PROBLEM STATEMENT:
Could you copy out all of the following items word for word, omitting the pictures?

• • •

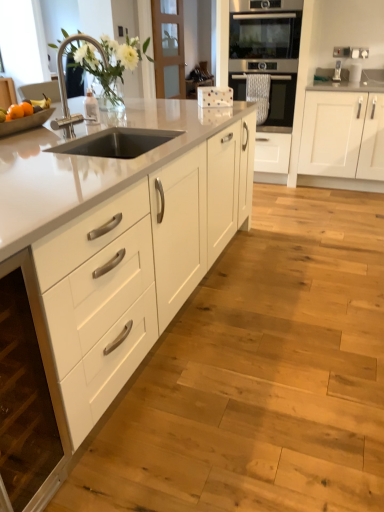
Question: Considering the relative positions of orange matte fruit at left, marked as the 1th orange in a back-to-front arrangement, and orange matte at left, the first orange in the front-to-back sequence, in the image provided, is orange matte fruit at left, marked as the 1th orange in a back-to-front arrangement, to the right of orange matte at left, the first orange in the front-to-back sequence, from the viewer's perspective?

Choices:
 (A) yes
 (B) no

Answer: (A)

Question: Does orange matte fruit at left, marked as the 1th orange in a back-to-front arrangement, turn towards orange matte at left, acting as the second orange starting from the back?

Choices:
 (A) no
 (B) yes

Answer: (A)

Question: From the image's perspective, would you say orange matte fruit at left, the second orange in the front-to-back sequence, is positioned over orange matte at left, acting as the second orange starting from the back?

Choices:
 (A) no
 (B) yes

Answer: (B)

Question: Is orange matte fruit at left, the second orange in the front-to-back sequence, closer to camera compared to orange matte at left, the first orange in the front-to-back sequence?

Choices:
 (A) no
 (B) yes

Answer: (A)

Question: Considering the relative sizes of orange matte fruit at left, the second orange in the front-to-back sequence, and orange matte at left, the first orange in the front-to-back sequence, in the image provided, is orange matte fruit at left, the second orange in the front-to-back sequence, shorter than orange matte at left, the first orange in the front-to-back sequence,?

Choices:
 (A) yes
 (B) no

Answer: (B)

Question: Does orange matte fruit at left, the second orange in the front-to-back sequence, touch orange matte at left, acting as the second orange starting from the back?

Choices:
 (A) no
 (B) yes

Answer: (B)

Question: Does orange matte fruit at left, marked as the 1th orange in a back-to-front arrangement, appear on the left side of white matte cabinet at lower left, placed as the second cabinetry when sorted from right to left?

Choices:
 (A) no
 (B) yes

Answer: (B)

Question: Is orange matte fruit at left, marked as the 1th orange in a back-to-front arrangement, shorter than white matte cabinet at lower left, placed as the second cabinetry when sorted from right to left?

Choices:
 (A) no
 (B) yes

Answer: (B)

Question: Can you confirm if orange matte fruit at left, the second orange in the front-to-back sequence, is wider than white matte cabinet at lower left, placed as the second cabinetry when sorted from right to left?

Choices:
 (A) yes
 (B) no

Answer: (B)

Question: From the image's perspective, does orange matte fruit at left, the second orange in the front-to-back sequence, appear lower than white matte cabinet at lower left, placed as the second cabinetry when sorted from right to left?

Choices:
 (A) no
 (B) yes

Answer: (A)

Question: From a real-world perspective, is orange matte fruit at left, the second orange in the front-to-back sequence, located beneath white matte cabinet at lower left, placed as the second cabinetry when sorted from right to left?

Choices:
 (A) yes
 (B) no

Answer: (B)

Question: Does orange matte fruit at left, the second orange in the front-to-back sequence, appear on the right side of white matte cabinet at lower left, placed as the second cabinetry when sorted from right to left?

Choices:
 (A) yes
 (B) no

Answer: (B)

Question: Does white matte cabinet at right, which is the first cabinetry from right to left, have a greater height compared to stainless steel oven at center, the 2th oven viewed from the top?

Choices:
 (A) yes
 (B) no

Answer: (A)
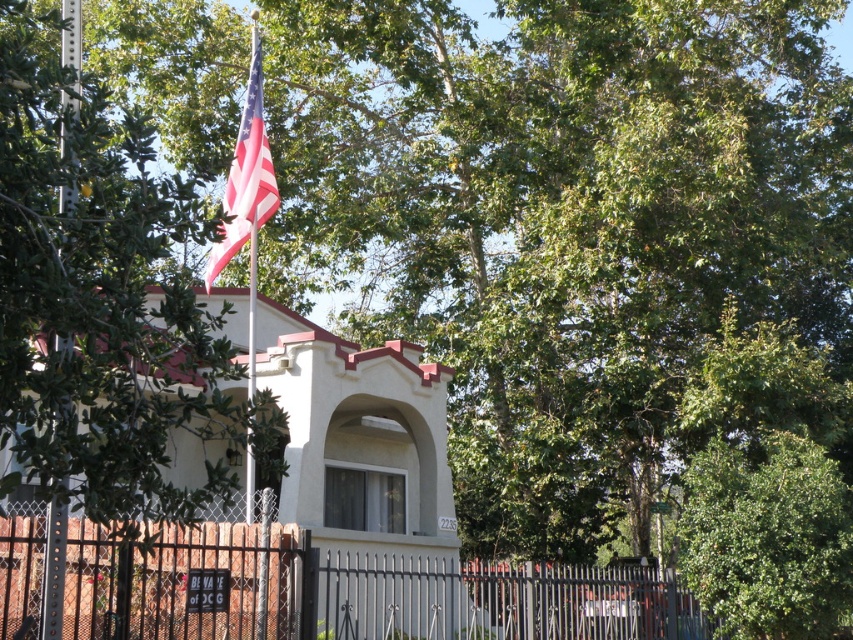
You are a maintenance worker who needs to replace the flag pole. The new flag pole you have is 10 feet tall. The current flag pole is 15 feet tall. The flag must be at least 5 feet above the ground to avoid damage. Considering the distance between the american flag at upper center and the metallic silver flag pole at left, can you safely lower the flag pole to 10 feet without violating the height requirement?

The distance between the american flag at upper center and the metallic silver flag pole at left is 23.21 feet. However, the question about lowering the flag pole to 10 feet relates to the height requirement of keeping the flag at least 5 feet above the ground. Since the new flag pole is 10 feet tall, and the flag must be at least 5 feet above the ground, as long as the base of the flag pole is placed such that the top of the flag remains above 5 feet, it should be safe. The 23.21 feet distance between the

Looking at this image, you are standing in front of the house and notice the american flag at upper center and the metallic silver flag pole at left. Which object is positioned to the left of the other?

The american flag at upper center is to the left of metallic silver flag pole at left, meaning the flag is positioned to the left side of the pole.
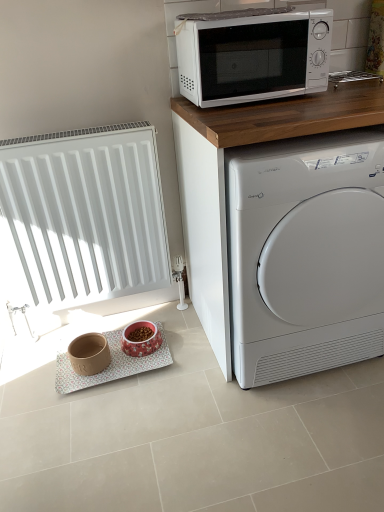
Locate an element on the screen. This screenshot has width=384, height=512. free point below white matte radiator at left (from a real-world perspective) is located at coordinates (109, 320).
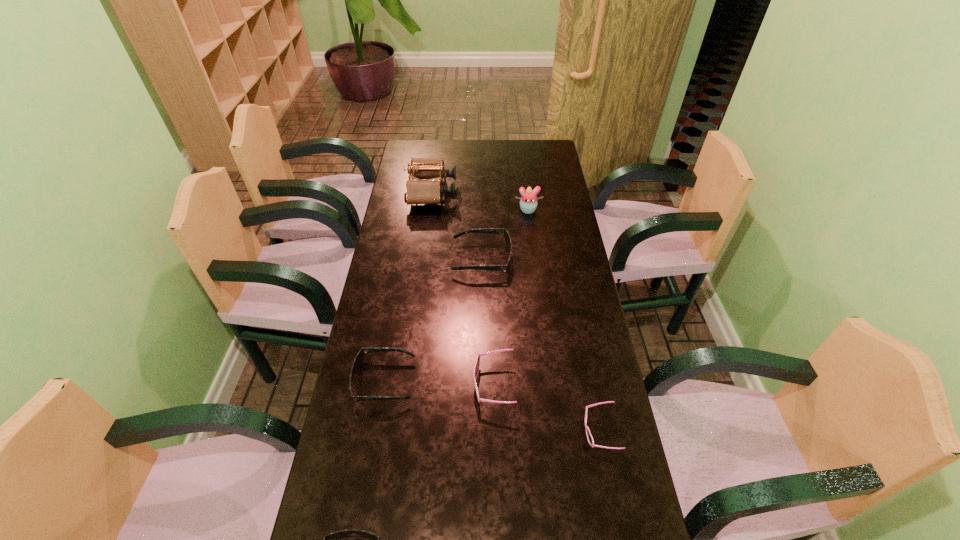
Find the location of a particular element. The width and height of the screenshot is (960, 540). black sunglasses that is the second closest to the second farthest black sunglasses is located at coordinates (506, 235).

Locate which black sunglasses is the closest to the tallest object. Please provide its 2D coordinates. Your answer should be formatted as a tuple, i.e. [(x, y)], where the tuple contains the x and y coordinates of a point satisfying the conditions above.

[(506, 235)]

Identify the location of free location that satisfies the following two spatial constraints: 1. on the face of the sixth object from left to right; 2. on the front-facing side of the second biggest black sunglasses. The image size is (960, 540). (549, 381).

You are a GUI agent. You are given a task and a screenshot of the screen. Output one action in this format:
    pyautogui.click(x=<x>, y=<y>)
    Task: Click on the vacant space that satisfies the following two spatial constraints: 1. on the face of the second tallest object; 2. on the front-facing side of the farthest sunglasses
    The height and width of the screenshot is (540, 960).
    Given the screenshot: What is the action you would take?
    pyautogui.click(x=534, y=259)

This screenshot has width=960, height=540. I want to click on free space that satisfies the following two spatial constraints: 1. on the face of the second tallest object; 2. on the front-facing side of the second nearest black sunglasses, so click(549, 381).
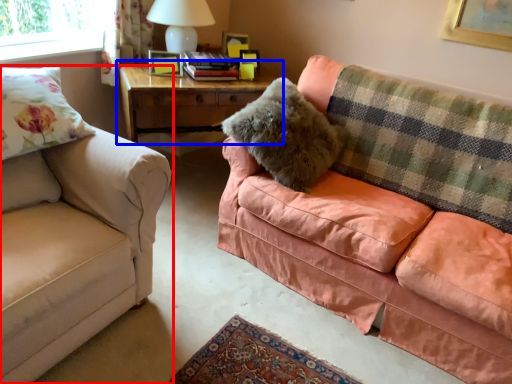
Question: Which of the following is the farthest to the observer, studio couch (highlighted by a red box) or table (highlighted by a blue box)?

Choices:
 (A) studio couch
 (B) table

Answer: (B)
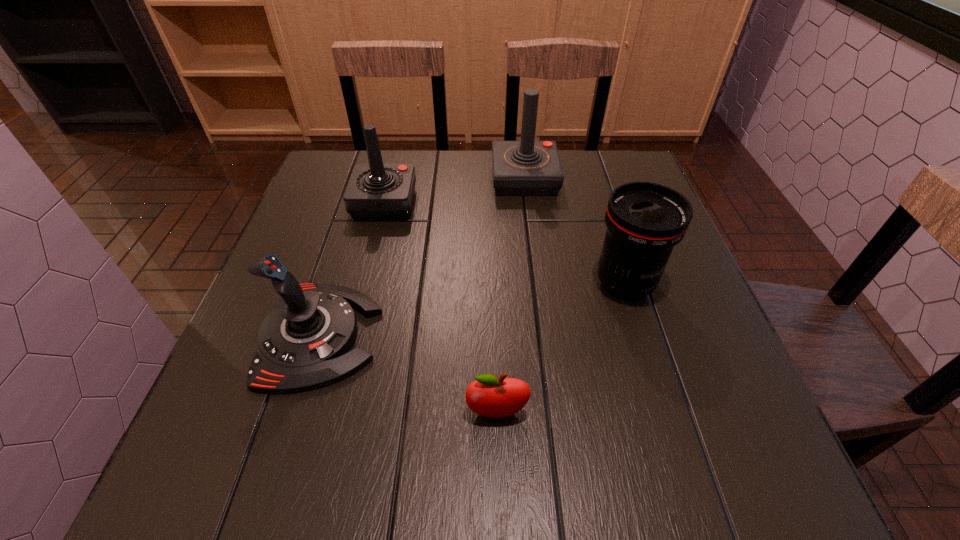
The image size is (960, 540). Identify the location of the rightmost joystick. (520, 168).

Locate an element on the screen. This screenshot has height=540, width=960. telephoto lens is located at coordinates (644, 220).

Where is `the nearest joystick`? This screenshot has width=960, height=540. the nearest joystick is located at coordinates (303, 343).

Image resolution: width=960 pixels, height=540 pixels. What are the coordinates of `apple` in the screenshot? It's located at (488, 396).

The image size is (960, 540). Find the location of `the nearest object`. the nearest object is located at coordinates (488, 396).

Find the location of a particular element. The height and width of the screenshot is (540, 960). free space located 0.370m on the rectangular base of the rightmost joystick is located at coordinates (356, 179).

At what (x,y) coordinates should I click in order to perform the action: click on vacant space located 0.340m on the rectangular base of the rightmost joystick. Please return your answer as a coordinate pair (x, y). The height and width of the screenshot is (540, 960). Looking at the image, I should click on (368, 179).

Locate an element on the screen. This screenshot has height=540, width=960. free space located 0.310m on the rectangular base of the rightmost joystick is located at coordinates (378, 179).

I want to click on free region located 0.370m on the left of the telephoto lens, so click(x=415, y=284).

The height and width of the screenshot is (540, 960). I want to click on vacant space located on the handle side of the nearest joystick, so click(558, 336).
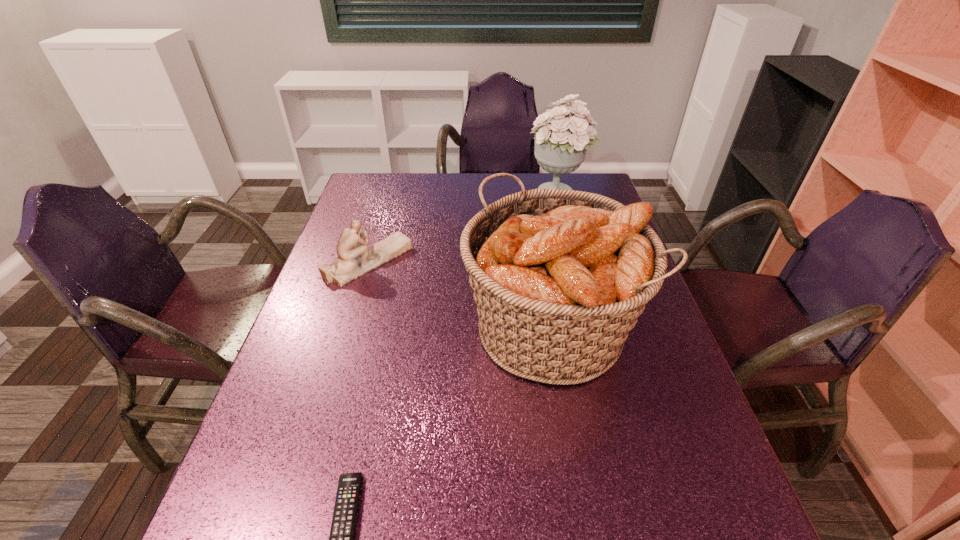
This screenshot has height=540, width=960. I want to click on the farthest object, so click(560, 147).

In order to click on basket in this screenshot , I will do `click(559, 276)`.

I want to click on figurine, so click(x=354, y=259).

Image resolution: width=960 pixels, height=540 pixels. I want to click on free spot located 0.060m on the right of the farthest object, so click(607, 194).

Find the location of a particular element. blank space located on the back of the basket is located at coordinates (530, 207).

Where is `free space located 0.070m on the front-facing side of the figurine`? free space located 0.070m on the front-facing side of the figurine is located at coordinates click(x=436, y=261).

The image size is (960, 540). Identify the location of object situated at the far edge. (560, 147).

This screenshot has width=960, height=540. What are the coordinates of `object situated at the left edge` in the screenshot? It's located at (354, 259).

Find the location of a particular element. The height and width of the screenshot is (540, 960). bouquet present at the right edge is located at coordinates (560, 147).

This screenshot has height=540, width=960. What are the coordinates of `basket present at the right edge` in the screenshot? It's located at (559, 276).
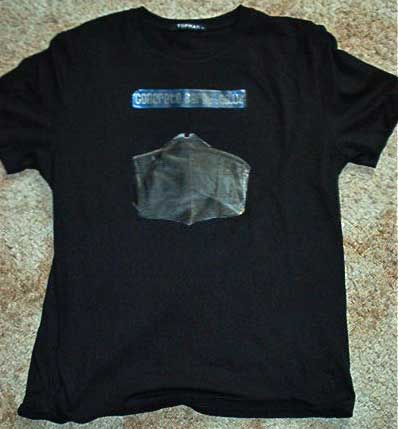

• • •

FINAL ANSWER:
Question: Considering the relative positions of orange matte fruit at left, marked as the 1th orange in a back-to-front arrangement, and orange matte at left, the first orange in the front-to-back sequence, in the image provided, is orange matte fruit at left, marked as the 1th orange in a back-to-front arrangement, to the right of orange matte at left, the first orange in the front-to-back sequence, from the viewer's perspective?

Choices:
 (A) yes
 (B) no

Answer: (A)

Question: Does orange matte fruit at left, marked as the 1th orange in a back-to-front arrangement, turn towards orange matte at left, acting as the second orange starting from the back?

Choices:
 (A) no
 (B) yes

Answer: (A)

Question: From the image's perspective, would you say orange matte fruit at left, the second orange in the front-to-back sequence, is positioned over orange matte at left, acting as the second orange starting from the back?

Choices:
 (A) no
 (B) yes

Answer: (B)

Question: Is orange matte fruit at left, the second orange in the front-to-back sequence, closer to camera compared to orange matte at left, the first orange in the front-to-back sequence?

Choices:
 (A) no
 (B) yes

Answer: (A)

Question: Considering the relative sizes of orange matte fruit at left, the second orange in the front-to-back sequence, and orange matte at left, the first orange in the front-to-back sequence, in the image provided, is orange matte fruit at left, the second orange in the front-to-back sequence, shorter than orange matte at left, the first orange in the front-to-back sequence,?

Choices:
 (A) yes
 (B) no

Answer: (B)

Question: Does orange matte fruit at left, the second orange in the front-to-back sequence, touch orange matte at left, acting as the second orange starting from the back?

Choices:
 (A) no
 (B) yes

Answer: (B)

Question: Does orange matte fruit at left, marked as the 1th orange in a back-to-front arrangement, appear on the left side of white matte cabinet at lower left, placed as the second cabinetry when sorted from right to left?

Choices:
 (A) no
 (B) yes

Answer: (B)

Question: Is orange matte fruit at left, marked as the 1th orange in a back-to-front arrangement, shorter than white matte cabinet at lower left, placed as the second cabinetry when sorted from right to left?

Choices:
 (A) no
 (B) yes

Answer: (B)

Question: Can you confirm if orange matte fruit at left, the second orange in the front-to-back sequence, is wider than white matte cabinet at lower left, placed as the second cabinetry when sorted from right to left?

Choices:
 (A) yes
 (B) no

Answer: (B)

Question: From the image's perspective, does orange matte fruit at left, the second orange in the front-to-back sequence, appear lower than white matte cabinet at lower left, placed as the second cabinetry when sorted from right to left?

Choices:
 (A) no
 (B) yes

Answer: (A)

Question: From a real-world perspective, is orange matte fruit at left, the second orange in the front-to-back sequence, located beneath white matte cabinet at lower left, placed as the second cabinetry when sorted from right to left?

Choices:
 (A) yes
 (B) no

Answer: (B)

Question: Does orange matte fruit at left, the second orange in the front-to-back sequence, appear on the right side of white matte cabinet at lower left, placed as the second cabinetry when sorted from right to left?

Choices:
 (A) yes
 (B) no

Answer: (B)

Question: Does white matte cabinet at right, which is the first cabinetry from right to left, have a greater height compared to stainless steel oven at center, the 2th oven viewed from the top?

Choices:
 (A) yes
 (B) no

Answer: (A)
You are a maintenance worker who needs to replace the flag pole. The new flag pole you have is 10 feet tall. The current flag pole is 15 feet tall. The flag must be at least 5 feet above the ground to avoid damage. Considering the distance between the american flag at upper center and the metallic silver flag pole at left, can you safely lower the flag pole to 10 feet without violating the height requirement?

The distance between the american flag at upper center and the metallic silver flag pole at left is 23.21 feet. However, the question about lowering the flag pole to 10 feet relates to the height requirement of keeping the flag at least 5 feet above the ground. Since the new flag pole is 10 feet tall, and the flag must be at least 5 feet above the ground, as long as the base of the flag pole is placed such that the top of the flag remains above 5 feet, it should be safe. The 23.21 feet distance between the

Looking at this image, you are standing in front of the house and notice the american flag at upper center and the metallic silver flag pole at left. Which object is positioned to the left of the other?

The american flag at upper center is to the left of metallic silver flag pole at left, meaning the flag is positioned to the left side of the pole.
Locate an element on the screen. This screenshot has width=384, height=512. free point below white matte radiator at left (from a real-world perspective) is located at coordinates (109, 320).
Find the location of a particular element. The width and height of the screenshot is (960, 540). black sunglasses that is the second closest to the second farthest black sunglasses is located at coordinates (506, 235).

Locate which black sunglasses is the closest to the tallest object. Please provide its 2D coordinates. Your answer should be formatted as a tuple, i.e. [(x, y)], where the tuple contains the x and y coordinates of a point satisfying the conditions above.

[(506, 235)]

Identify the location of free location that satisfies the following two spatial constraints: 1. on the face of the sixth object from left to right; 2. on the front-facing side of the second biggest black sunglasses. The image size is (960, 540). (549, 381).

You are a GUI agent. You are given a task and a screenshot of the screen. Output one action in this format:
    pyautogui.click(x=<x>, y=<y>)
    Task: Click on the vacant space that satisfies the following two spatial constraints: 1. on the face of the second tallest object; 2. on the front-facing side of the farthest sunglasses
    The height and width of the screenshot is (540, 960).
    Given the screenshot: What is the action you would take?
    pyautogui.click(x=534, y=259)

This screenshot has width=960, height=540. I want to click on free space that satisfies the following two spatial constraints: 1. on the face of the second tallest object; 2. on the front-facing side of the second nearest black sunglasses, so click(549, 381).
Question: Which of the following is the farthest to the observer, studio couch (highlighted by a red box) or table (highlighted by a blue box)?

Choices:
 (A) studio couch
 (B) table

Answer: (B)
The image size is (960, 540). Identify the location of the rightmost joystick. (520, 168).

Locate an element on the screen. This screenshot has height=540, width=960. telephoto lens is located at coordinates (644, 220).

Where is `the nearest joystick`? This screenshot has width=960, height=540. the nearest joystick is located at coordinates (303, 343).

Image resolution: width=960 pixels, height=540 pixels. What are the coordinates of `apple` in the screenshot? It's located at (488, 396).

The image size is (960, 540). Find the location of `the nearest object`. the nearest object is located at coordinates (488, 396).

Find the location of a particular element. The height and width of the screenshot is (540, 960). free space located 0.370m on the rectangular base of the rightmost joystick is located at coordinates (356, 179).

At what (x,y) coordinates should I click in order to perform the action: click on vacant space located 0.340m on the rectangular base of the rightmost joystick. Please return your answer as a coordinate pair (x, y). The height and width of the screenshot is (540, 960). Looking at the image, I should click on (368, 179).

Locate an element on the screen. This screenshot has height=540, width=960. free space located 0.310m on the rectangular base of the rightmost joystick is located at coordinates (378, 179).

I want to click on free region located 0.370m on the left of the telephoto lens, so click(x=415, y=284).

The height and width of the screenshot is (540, 960). I want to click on vacant space located on the handle side of the nearest joystick, so click(558, 336).
This screenshot has height=540, width=960. I want to click on the farthest object, so click(560, 147).

In order to click on basket in this screenshot , I will do `click(559, 276)`.

I want to click on figurine, so click(x=354, y=259).

Image resolution: width=960 pixels, height=540 pixels. I want to click on free spot located 0.060m on the right of the farthest object, so click(607, 194).

Find the location of a particular element. blank space located on the back of the basket is located at coordinates (530, 207).

Where is `free space located 0.070m on the front-facing side of the figurine`? free space located 0.070m on the front-facing side of the figurine is located at coordinates click(x=436, y=261).

The image size is (960, 540). Identify the location of object situated at the far edge. (560, 147).

This screenshot has width=960, height=540. What are the coordinates of `object situated at the left edge` in the screenshot? It's located at (354, 259).

Find the location of a particular element. The height and width of the screenshot is (540, 960). bouquet present at the right edge is located at coordinates (560, 147).

This screenshot has height=540, width=960. What are the coordinates of `basket present at the right edge` in the screenshot? It's located at (559, 276).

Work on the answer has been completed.